[Object change descriptions]
■ ■ ■
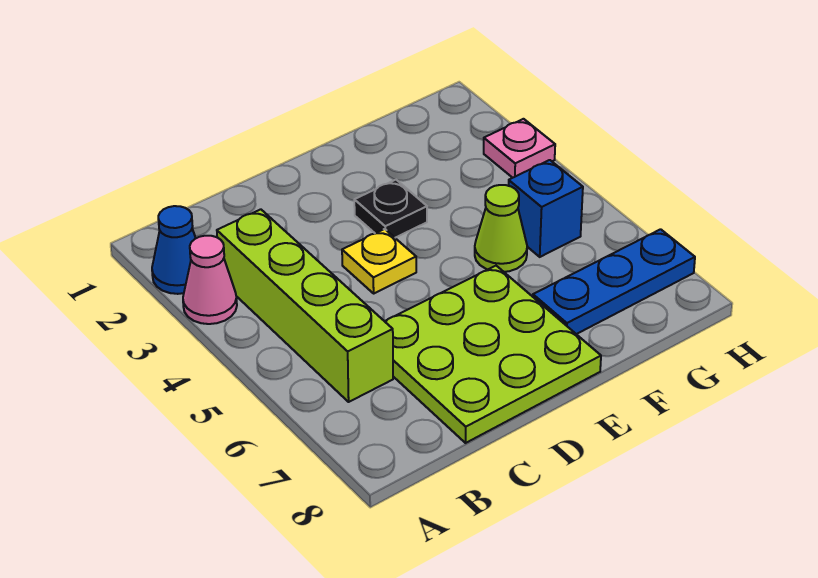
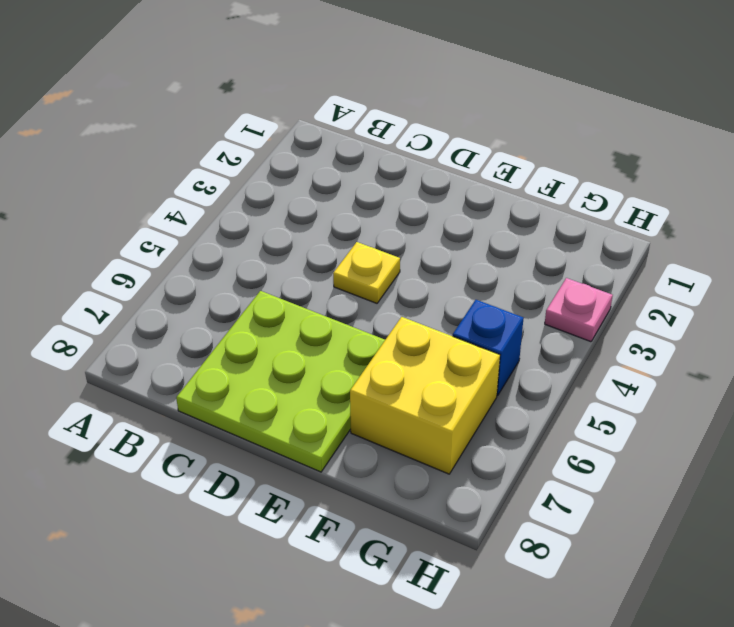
yellow brick F6:G7 level 1 -> blue plate F7:H7 level 1
none -> blue cone A2 level 1
none -> pink cone A3 level 1

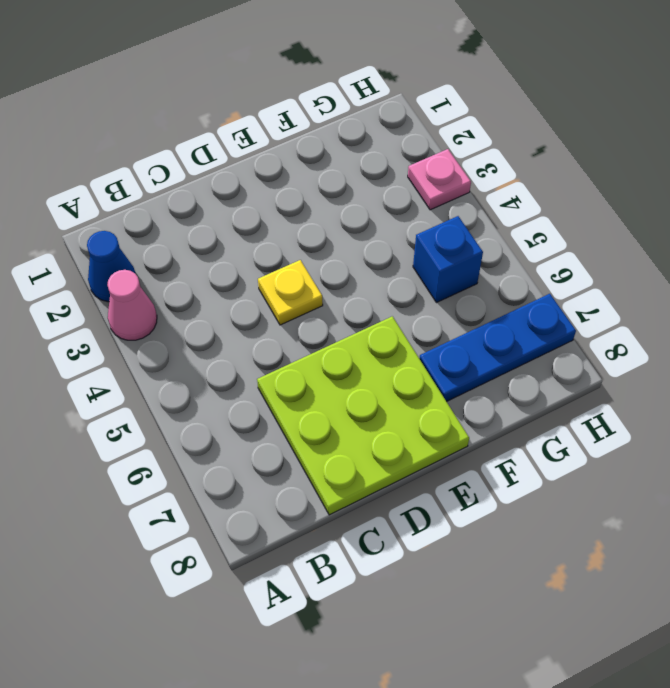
none -> lime brick B3:B6 level 1
none -> black plate E3 level 1

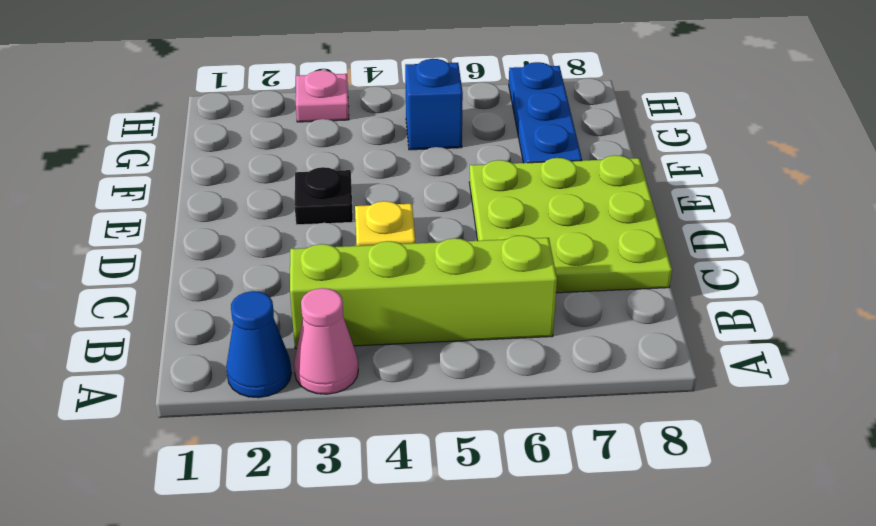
none -> lime cone F5 level 1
■ ■ ■
TASK DETAILS: An exact reproduction of every record above is required, with no pictures included.

ANSWER SPACE:
yellow brick F6:G7 level 1 -> blue plate F7:H7 level 1
none -> blue cone A2 level 1
none -> pink cone A3 level 1

none -> lime brick B3:B6 level 1
none -> black plate E3 level 1

none -> lime cone F5 level 1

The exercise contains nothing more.